DATASET EXCERPTS:
.....

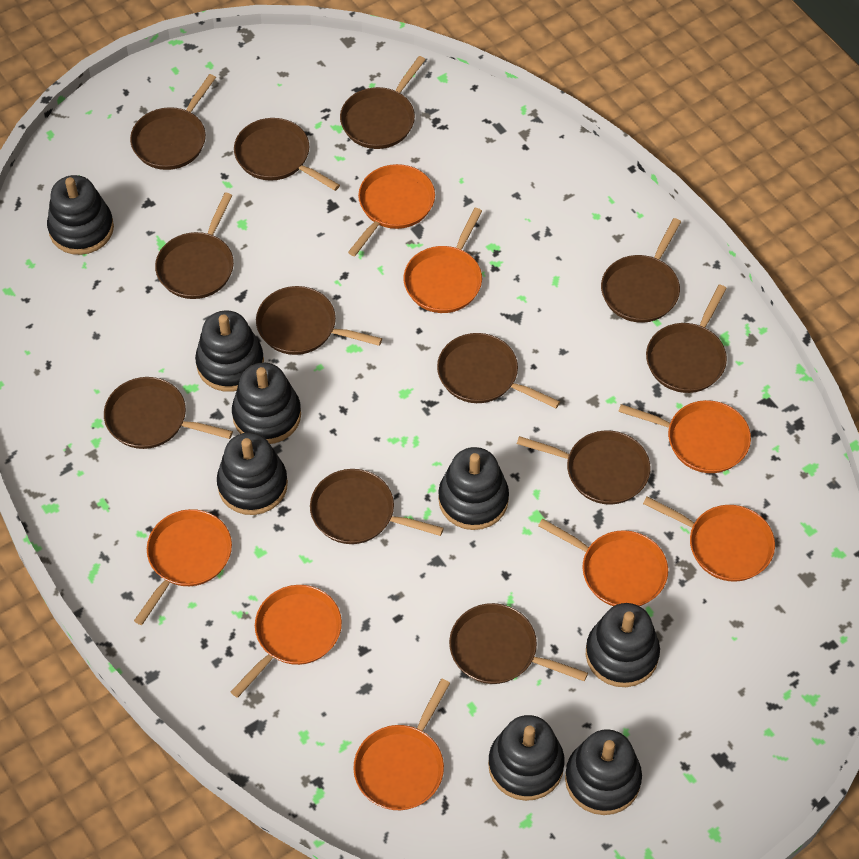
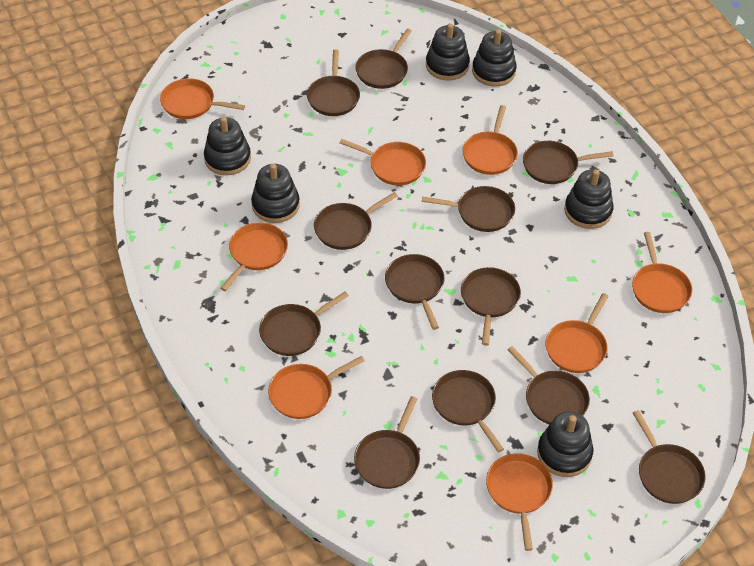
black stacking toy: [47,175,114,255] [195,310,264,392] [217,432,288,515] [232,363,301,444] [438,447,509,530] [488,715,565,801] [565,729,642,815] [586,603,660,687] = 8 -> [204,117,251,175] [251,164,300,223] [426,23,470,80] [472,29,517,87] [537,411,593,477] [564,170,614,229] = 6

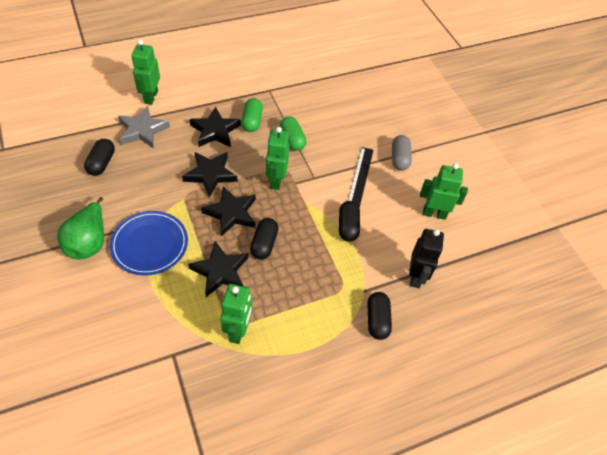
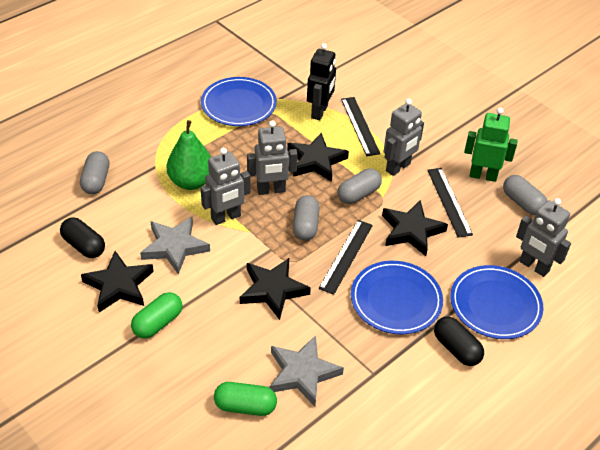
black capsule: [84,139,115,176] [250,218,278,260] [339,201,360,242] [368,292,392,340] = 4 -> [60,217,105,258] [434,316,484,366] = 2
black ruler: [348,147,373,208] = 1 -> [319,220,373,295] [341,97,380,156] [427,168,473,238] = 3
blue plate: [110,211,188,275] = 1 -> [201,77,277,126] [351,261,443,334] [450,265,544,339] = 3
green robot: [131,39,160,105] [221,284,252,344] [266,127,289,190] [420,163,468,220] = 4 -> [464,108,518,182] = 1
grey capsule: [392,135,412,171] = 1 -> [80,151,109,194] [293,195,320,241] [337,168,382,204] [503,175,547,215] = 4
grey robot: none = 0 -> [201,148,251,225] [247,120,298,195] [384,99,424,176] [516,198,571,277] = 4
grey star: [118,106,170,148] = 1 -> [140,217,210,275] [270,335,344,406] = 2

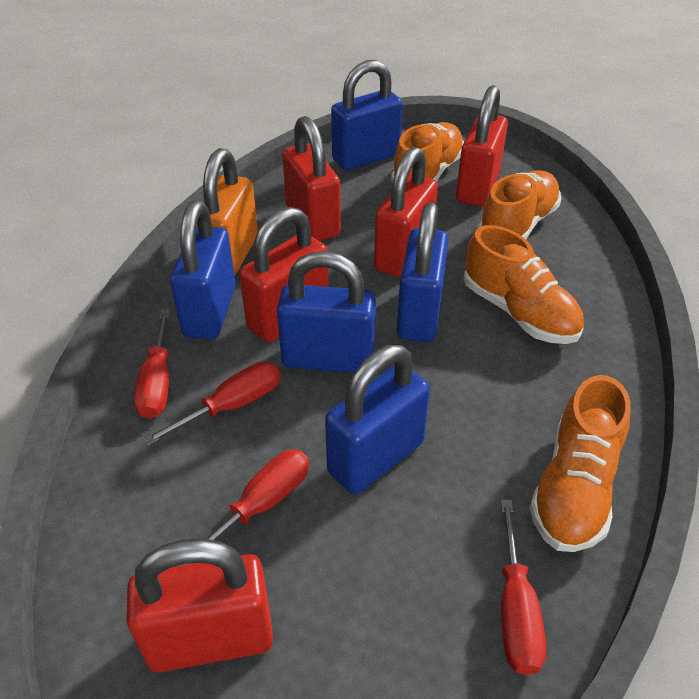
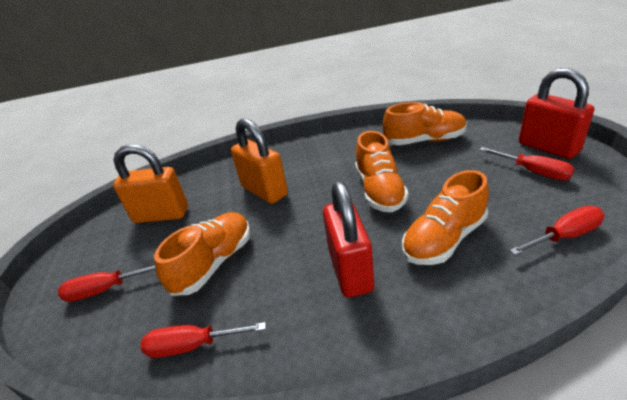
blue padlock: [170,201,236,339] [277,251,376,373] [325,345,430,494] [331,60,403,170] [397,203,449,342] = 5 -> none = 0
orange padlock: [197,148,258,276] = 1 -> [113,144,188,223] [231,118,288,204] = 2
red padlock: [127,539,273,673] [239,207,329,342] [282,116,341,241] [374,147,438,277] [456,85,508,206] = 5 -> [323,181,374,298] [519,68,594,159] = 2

.....

TASK BRIEF: Your copy should repeat each entry above exactly but contain no pictures.

WRITTEN RESPONSE:
black stacking toy: [47,175,114,255] [195,310,264,392] [217,432,288,515] [232,363,301,444] [438,447,509,530] [488,715,565,801] [565,729,642,815] [586,603,660,687] = 8 -> [204,117,251,175] [251,164,300,223] [426,23,470,80] [472,29,517,87] [537,411,593,477] [564,170,614,229] = 6

black capsule: [84,139,115,176] [250,218,278,260] [339,201,360,242] [368,292,392,340] = 4 -> [60,217,105,258] [434,316,484,366] = 2
black ruler: [348,147,373,208] = 1 -> [319,220,373,295] [341,97,380,156] [427,168,473,238] = 3
blue plate: [110,211,188,275] = 1 -> [201,77,277,126] [351,261,443,334] [450,265,544,339] = 3
green robot: [131,39,160,105] [221,284,252,344] [266,127,289,190] [420,163,468,220] = 4 -> [464,108,518,182] = 1
grey capsule: [392,135,412,171] = 1 -> [80,151,109,194] [293,195,320,241] [337,168,382,204] [503,175,547,215] = 4
grey robot: none = 0 -> [201,148,251,225] [247,120,298,195] [384,99,424,176] [516,198,571,277] = 4
grey star: [118,106,170,148] = 1 -> [140,217,210,275] [270,335,344,406] = 2

blue padlock: [170,201,236,339] [277,251,376,373] [325,345,430,494] [331,60,403,170] [397,203,449,342] = 5 -> none = 0
orange padlock: [197,148,258,276] = 1 -> [113,144,188,223] [231,118,288,204] = 2
red padlock: [127,539,273,673] [239,207,329,342] [282,116,341,241] [374,147,438,277] [456,85,508,206] = 5 -> [323,181,374,298] [519,68,594,159] = 2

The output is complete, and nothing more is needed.